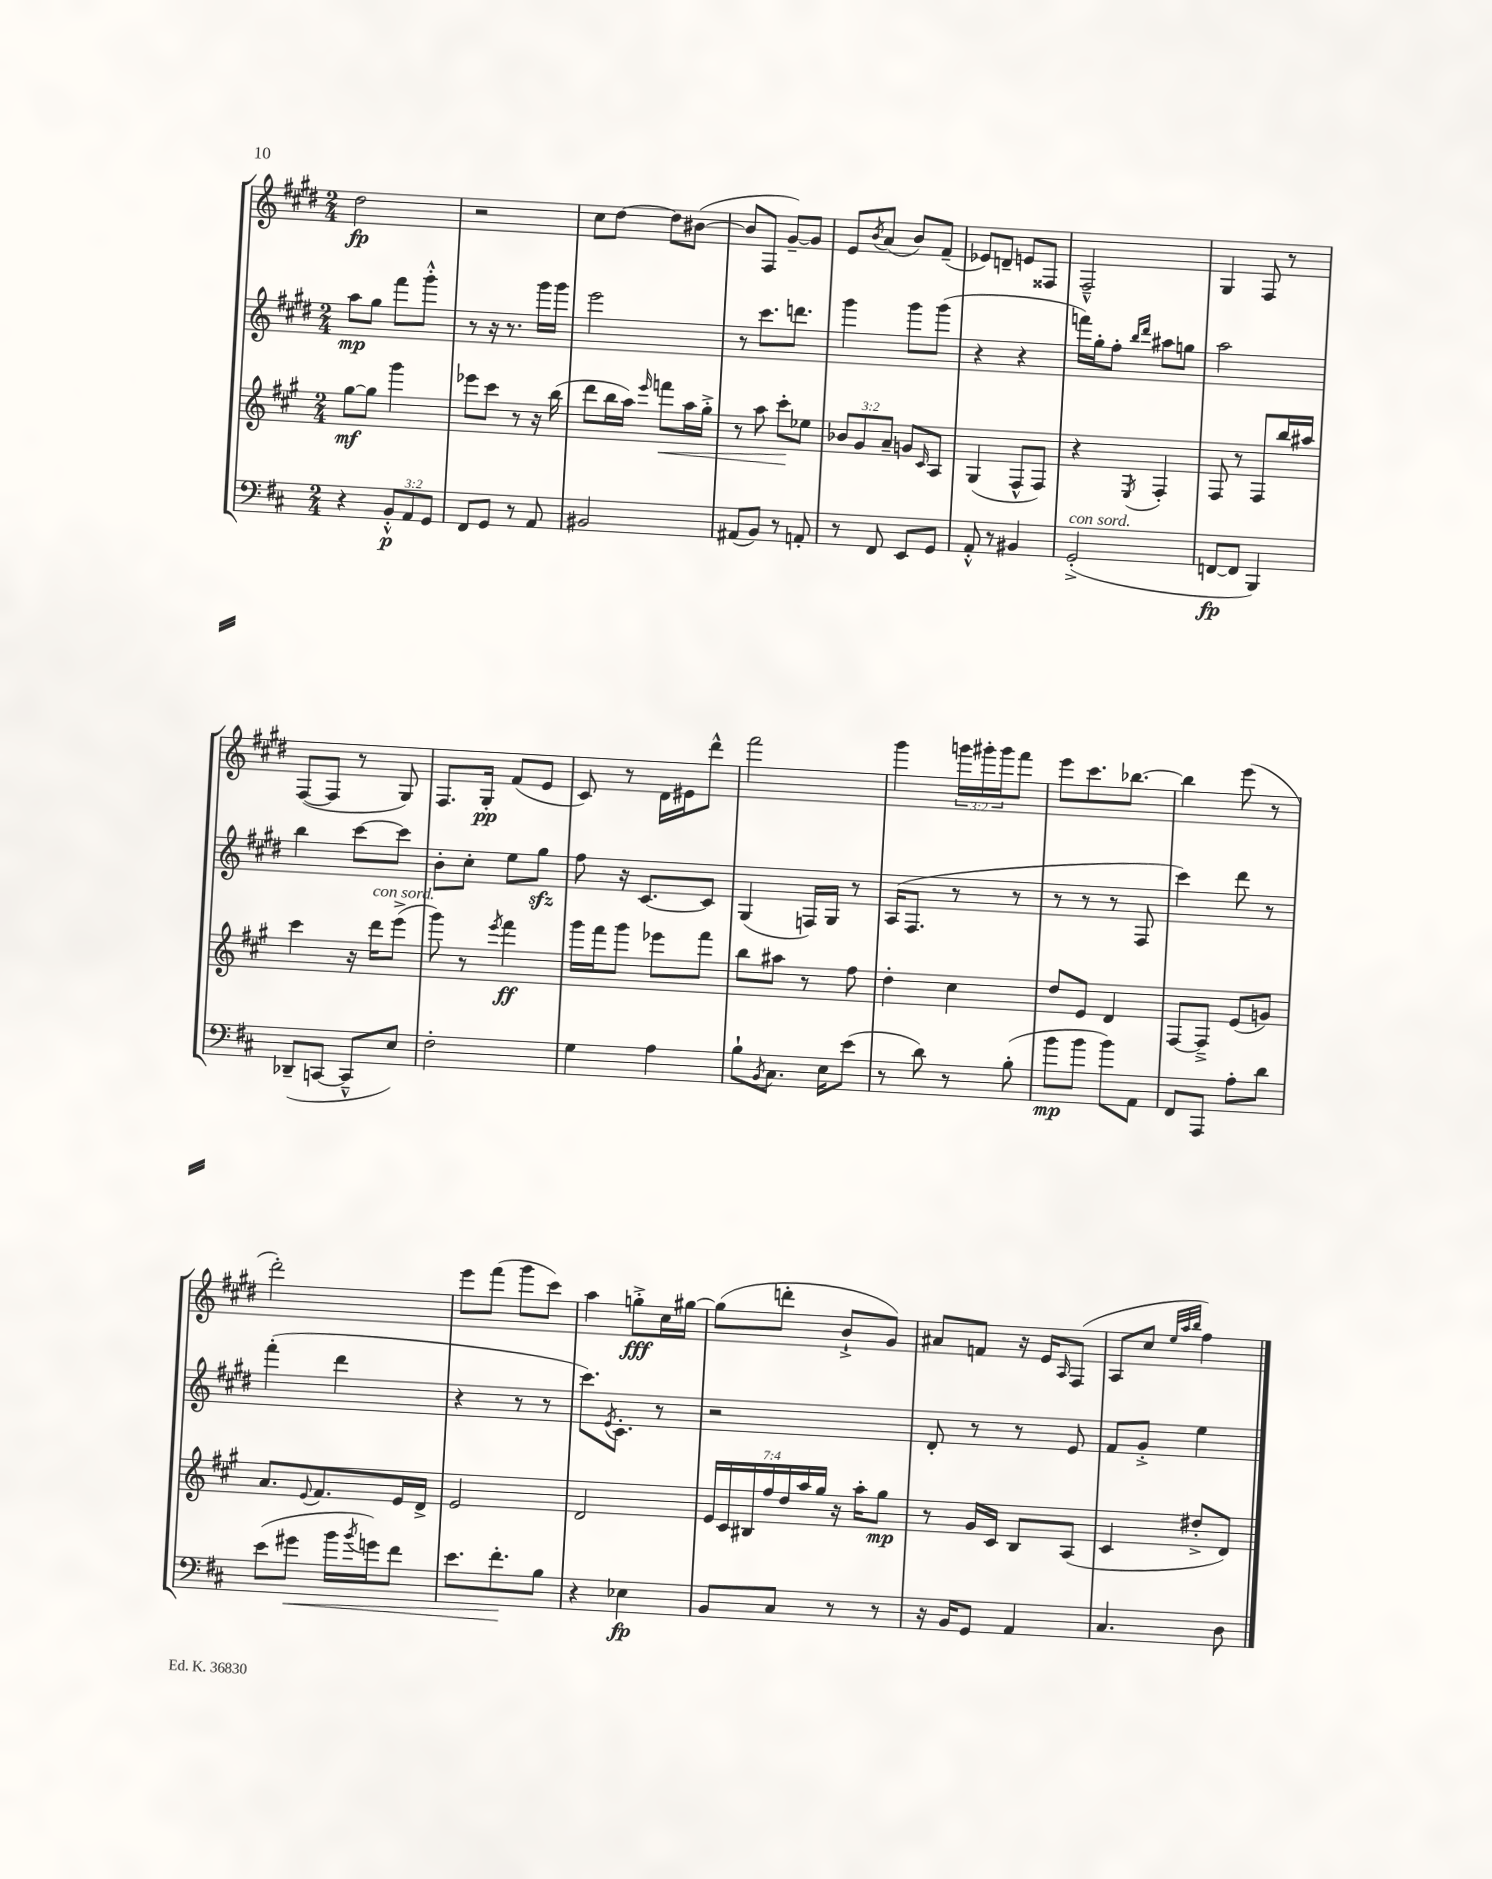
<<
\new StaffGroup <<
\new Staff = "s0" {
    \clef treble \key e \major \numericTimeSignature \time 2/4 \override Staff.TupletNumber.text = #tuplet-number::calc-fraction-text
    dis''2\fp |
    r2 |
    cis''8 dis''8~ dis''8 bis'8~( |
    bis'8 fis8 gis'8~--) gis'8 |
    e'8 \acciaccatura { b'8 } a'8( b'8) fis'8--( |
    ees'8) d'8-- e'8 fisis8 |
    fis2---^ |
    gis4 fis8 r8 |
    fis8~( fis8 r8 gis8) |
    fis8. gis16-.\pp fis'8( e'8 |
    cis'8) r8 dis'16 eis'16 dis'''8-^ |
    fis'''2 |
    gis'''4 \tuplet 3/2 { g'''16 gis'''16-. gis'''16 } fis'''8 |
    e'''8 cis'''8. bes''8.~ |
    bes''4 e'''8( r8 |
    dis'''2-.) |
    e'''8 fis'''8( gis'''8 cis'''8) |
    a''4 g''8-.->\fff cis''16 gis''16~ |
    gis''8( d'''8-. b'8-!-> gis'8) |
    ais'8 f'8 r16 e'16 \grace { a16 } fis8( |
    a8 cis''8 \grace { e''32 a''32 b''32 } fis''4) \bar "|." |
}
\new Staff = "s1" {
    \clef treble \key e \major \numericTimeSignature \time 2/4
    a''8\mp gis''8 fis'''8 gis'''8-.-^ |
    r8 r16 r8. gis'''16 gis'''16 |
    e'''2 |
    r8 cis'''8. d'''8. |
    gis'''4 gis'''8 gis'''8( |
    r4 r4 |
    f'''16) gis''16-. fis''8-. \grace { b''16 dis'''16 } ais''8 g''8 |
    a''2 |
    b''4 cis'''8~ cis'''8 |
    b'8-. cis''8-. e''8 gis''8\sfz |
    fis''8 r16 cis'8.~ cis'8 |
    gis4( f16) gis16 r8 |
    a16( fis8. r8 r8 |
    r8 r8 r8 fis8 |
    cis'''4) dis'''8 r8 |
    fis'''4-.( dis'''4 |
    r4 r8 r8 |
    cis'''8.) \acciaccatura { e'8 } cis'8.-. r8 |
    r2 |
    dis'8-. r8 r8 e'8 |
    fis'8 gis'8-.-> e''4 \bar "|." |
}
\new Staff = "s2" {
    \clef treble \key a \major \numericTimeSignature \time 2/4 \override Staff.TupletNumber.text = #tuplet-number::calc-fraction-text
    gis''8~\mf gis''8 gis'''4 |
    ees'''8 cis'''8 r8 r16 b''16( |
    d'''8 b''16 a''16) \grace { e'''16 } f'''8\< a''16 gis''16-.-> |
    r8 a''8 cis'''8-.\! ees''8 |
    \tuplet 3/2 { bes'8 gis'8 a'8-- } g'8 \grace { cis'16 } a8 |
    gis4( fis8-^ fis8) |
    r4 \acciaccatura { e8 } fis4-. |
    fis8 r8 fis8 b''16 ais''16 |
    cis'''4 r16 d'''16^\markup { \italic "con sord." } e'''8->( |
    gis'''8) r8 \acciaccatura { e'''8 } fis'''4\ff |
    gis'''16 fis'''16 gis'''8 ees'''8 fis'''8 |
    b''8 ais''8 r8 fis''8 |
    d''4-. cis''4 |
    d''8 e'8 d'4 |
    fis8~ fis8---> e'8( g'8) |
    a'8. \appoggiatura { e'8 } fis'8. e'16 d'16-> |
    e'2 |
    d'2 |
    \tuplet 7/4 { e'16 cis'16 bis16 fis''16 d''16 a''16 gis''16 } r16 a''16-. gis''8\mp |
    r8 gis'16 cis'16 b8 a8( |
    cis'4 dis''8-.-> d'8) \bar "|." |
}
\new Staff = "s3" {
    \clef bass \key d \major \numericTimeSignature \time 2/4 \override Staff.TupletNumber.text = #tuplet-number::calc-fraction-text
    r4 \tuplet 3/2 { b,8-.-^\p a,8 g,8 } |
    fis,8 g,8 r8 a,8 |
    bis,2 |
    ais,8( b,8) r8 a,8-. |
    r8 fis,8 e,8 g,8 |
    a,8-.-^ r8 bis,4 |
    g,2-.->^\markup { \italic "con sord." }( |
    f,8~\fp f,8 b,,4) |
    des,8--( c,8~ c,8---^ e8) |
    fis2-. |
    g4 a4 |
    b8-! \acciaccatura { b,8 } cis8. e16 e'8( |
    r8 d'8) r8 b8-.( |
    b'8\mp b'8 b'8) a,8 |
    fis,8 a,,8 a8-. d'8 |
    e'8( gis'8\< b'16 \acciaccatura { b'8 } g'16) fis'8 |
    e'8. fis'8.-.\! b8 |
    r4 ees4\fp |
    b,8 cis8 r8 r8 |
    r16 b,16 g,8 a,4 |
    cis4. d8 \bar "|." |
}
>>
>>
\layout { \context { \Score \remove "Bar_number_engraver" } }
══════
EXERCISE BRIEF
Extract the notation text from every row above, reproducing each line unchanged, and leave the pictures out of your answer.

WRITTEN RESPONSE
<<
\new StaffGroup <<
\new Staff = "s0" {
    \clef treble \key e \major \numericTimeSignature \time 2/4 \override Staff.TupletNumber.text = #tuplet-number::calc-fraction-text
    dis''2\fp |
    r2 |
    cis''8 dis''8~ dis''8 bis'8~( |
    bis'8 fis8 gis'8~--) gis'8 |
    e'8 \acciaccatura { b'8 } a'8( b'8) fis'8--( |
    ees'8) d'8-- e'8 fisis8 |
    fis2---^ |
    gis4 fis8 r8 |
    fis8~( fis8 r8 gis8) |
    fis8. gis16-.\pp fis'8( e'8 |
    cis'8) r8 dis'16 eis'16 dis'''8-^ |
    fis'''2 |
    gis'''4 \tuplet 3/2 { g'''16 gis'''16-. gis'''16 } fis'''8 |
    e'''8 cis'''8. bes''8.~ |
    bes''4 e'''8( r8 |
    dis'''2-.) |
    e'''8 fis'''8( gis'''8 cis'''8) |
    a''4 g''8-.->\fff cis''16 gis''16~ |
    gis''8( d'''8-. b'8-!-> gis'8) |
    ais'8 f'8 r16 e'16 \grace { a16 } fis8( |
    a8 cis''8 \grace { e''32 a''32 b''32 } fis''4) \bar "|." |
}
\new Staff = "s1" {
    \clef treble \key e \major \numericTimeSignature \time 2/4
    a''8\mp gis''8 fis'''8 gis'''8-.-^ |
    r8 r16 r8. gis'''16 gis'''16 |
    e'''2 |
    r8 cis'''8. d'''8. |
    gis'''4 gis'''8 gis'''8( |
    r4 r4 |
    f'''16) gis''16-. fis''8-. \grace { b''16 dis'''16 } ais''8 g''8 |
    a''2 |
    b''4 cis'''8~ cis'''8 |
    b'8-. cis''8-. e''8 gis''8\sfz |
    fis''8 r16 cis'8.~ cis'8 |
    gis4( f16) gis16 r8 |
    a16( fis8. r8 r8 |
    r8 r8 r8 fis8 |
    cis'''4) dis'''8 r8 |
    fis'''4-.( dis'''4 |
    r4 r8 r8 |
    cis'''8.) \acciaccatura { e'8 } cis'8.-. r8 |
    r2 |
    dis'8-. r8 r8 e'8 |
    fis'8 gis'8-.-> e''4 \bar "|." |
}
\new Staff = "s2" {
    \clef treble \key a \major \numericTimeSignature \time 2/4 \override Staff.TupletNumber.text = #tuplet-number::calc-fraction-text
    gis''8~\mf gis''8 gis'''4 |
    ees'''8 cis'''8 r8 r16 b''16( |
    d'''8 b''16 a''16) \grace { e'''16 } f'''8\< a''16 gis''16-.-> |
    r8 a''8 cis'''8-.\! ees''8 |
    \tuplet 3/2 { bes'8 gis'8 a'8-- } g'8 \grace { cis'16 } a8 |
    gis4( fis8-^ fis8) |
    r4 \acciaccatura { e8 } fis4-. |
    fis8 r8 fis8 b''16 ais''16 |
    cis'''4 r16 d'''16^\markup { \italic "con sord." } e'''8->( |
    gis'''8) r8 \acciaccatura { e'''8 } fis'''4\ff |
    gis'''16 fis'''16 gis'''8 ees'''8 fis'''8 |
    b''8 ais''8 r8 fis''8 |
    d''4-. cis''4 |
    d''8 e'8 d'4 |
    fis8~ fis8---> e'8( g'8) |
    a'8. \appoggiatura { e'8 } fis'8. e'16 d'16-> |
    e'2 |
    d'2 |
    \tuplet 7/4 { e'16 cis'16 bis16 fis''16 d''16 a''16 gis''16 } r16 a''16-. gis''8\mp |
    r8 gis'16 cis'16 b8 a8( |
    cis'4 dis''8-.-> d'8) \bar "|." |
}
\new Staff = "s3" {
    \clef bass \key d \major \numericTimeSignature \time 2/4 \override Staff.TupletNumber.text = #tuplet-number::calc-fraction-text
    r4 \tuplet 3/2 { b,8-.-^\p a,8 g,8 } |
    fis,8 g,8 r8 a,8 |
    bis,2 |
    ais,8( b,8) r8 a,8-. |
    r8 fis,8 e,8 g,8 |
    a,8-.-^ r8 bis,4 |
    g,2-.->^\markup { \italic "con sord." }( |
    f,8~\fp f,8 b,,4) |
    des,8--( c,8~ c,8---^ e8) |
    fis2-. |
    g4 a4 |
    b8-! \acciaccatura { b,8 } cis8. e16 e'8( |
    r8 d'8) r8 b8-.( |
    b'8\mp b'8 b'8) a,8 |
    fis,8 a,,8 a8-. d'8 |
    e'8( gis'8\< b'16 \acciaccatura { b'8 } g'16) fis'8 |
    e'8. fis'8.-.\! b8 |
    r4 ees4\fp |
    b,8 cis8 r8 r8 |
    r16 b,16 g,8 a,4 |
    cis4. d8 \bar "|." |
}
>>
>>
\layout { \context { \Score \remove "Bar_number_engraver" } }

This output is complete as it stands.